--- Stated exercise ---
Quote the line containing "Mask anything matching" and all lines that follow it in the listing below, exactly as written.

── Provided data

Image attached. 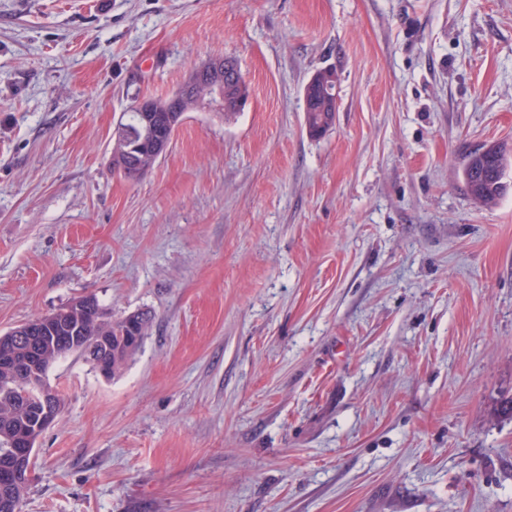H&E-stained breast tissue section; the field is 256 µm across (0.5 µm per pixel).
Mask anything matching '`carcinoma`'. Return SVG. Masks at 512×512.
I'll use <instances>...</instances> for the list:
<instances>
[{"label":"carcinoma","instance_id":"carcinoma-1","mask_svg":"<svg viewBox=\"0 0 512 512\" xmlns=\"http://www.w3.org/2000/svg\"><path fill=\"white\" fill-rule=\"evenodd\" d=\"M337 111L336 79L327 78L319 83L318 91L309 94V105L305 110V124L312 132L334 120ZM132 137L134 149L126 156L112 155V168L125 179L135 181L147 173L140 162L143 145L142 123L138 113L131 111L127 119L119 124ZM512 166V149L495 145L470 154L462 168V177L471 199L482 207H493L508 190L506 171ZM83 311L69 316L67 336L78 337L77 342L47 340L41 347L47 363L52 364L69 352H81V346L90 347L106 328L112 336V375H117L127 361L139 350L151 324V314L137 311L116 320L105 319V313L93 294L81 297ZM20 335L0 341V379L11 373L10 363L21 360L28 353L24 328ZM31 415L25 413L15 402L11 392L0 387V471L17 472L13 485L0 487V512H21V503L29 486L26 467L17 459L11 441L28 434Z\"/></svg>","mask_w":512,"mask_h":512}]
</instances>
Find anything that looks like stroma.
<instances>
[{"label":"stroma","instance_id":"35a3bbf8","mask_svg":"<svg viewBox=\"0 0 512 512\" xmlns=\"http://www.w3.org/2000/svg\"><path fill=\"white\" fill-rule=\"evenodd\" d=\"M231 58L137 181L135 97ZM336 74L333 127L303 87ZM512 0H0V334L95 294L152 323L73 353L22 512H512ZM471 153L462 168V177L471 199L482 207H493L508 190L504 181L512 166L511 148L492 145Z\"/></svg>","mask_w":512,"mask_h":512}]
</instances>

────

--- Full response ---
Mask anything matching '`carcinoma`'. Return SVG. Masks at 512×512.
I'll use <instances>...</instances> for the list:
<instances>
[{"label":"carcinoma","instance_id":"carcinoma-1","mask_svg":"<svg viewBox=\"0 0 512 512\" xmlns=\"http://www.w3.org/2000/svg\"><path fill=\"white\" fill-rule=\"evenodd\" d=\"M337 111L336 79L327 78L319 83L318 91L309 94V105L305 110V124L312 132L334 120ZM132 137L134 149L126 156L112 155V168L125 179L135 181L147 173L140 162L143 145L142 123L138 113L131 111L127 119L119 124ZM512 166V149L495 145L470 154L462 168V177L471 199L482 207H493L508 190L506 171ZM83 311L69 316L67 336L78 337L77 342L47 340L41 347L47 363L52 364L69 352H81V346L90 347L106 328L112 336V375H117L127 361L139 350L151 324V314L137 311L116 320L105 319V313L93 294L81 297ZM20 335L0 341V379L11 373L10 363L21 360L28 353L24 328ZM31 415L25 413L15 402L11 392L0 387V471L17 472L13 485L0 487V512H21V503L29 486L26 467L17 459L11 441L28 434Z\"/></svg>","mask_w":512,"mask_h":512}]
</instances>
Find anything that looks like stroma.
<instances>
[{"label":"stroma","instance_id":"35a3bbf8","mask_svg":"<svg viewBox=\"0 0 512 512\" xmlns=\"http://www.w3.org/2000/svg\"><path fill=\"white\" fill-rule=\"evenodd\" d=\"M231 58L137 181L135 97ZM336 74L333 127L303 87ZM512 0H0V334L95 294L152 323L73 353L22 512H512ZM471 153L462 168V177L471 199L482 207H493L508 190L504 181L512 166L511 148L492 145Z\"/></svg>","mask_w":512,"mask_h":512}]
</instances>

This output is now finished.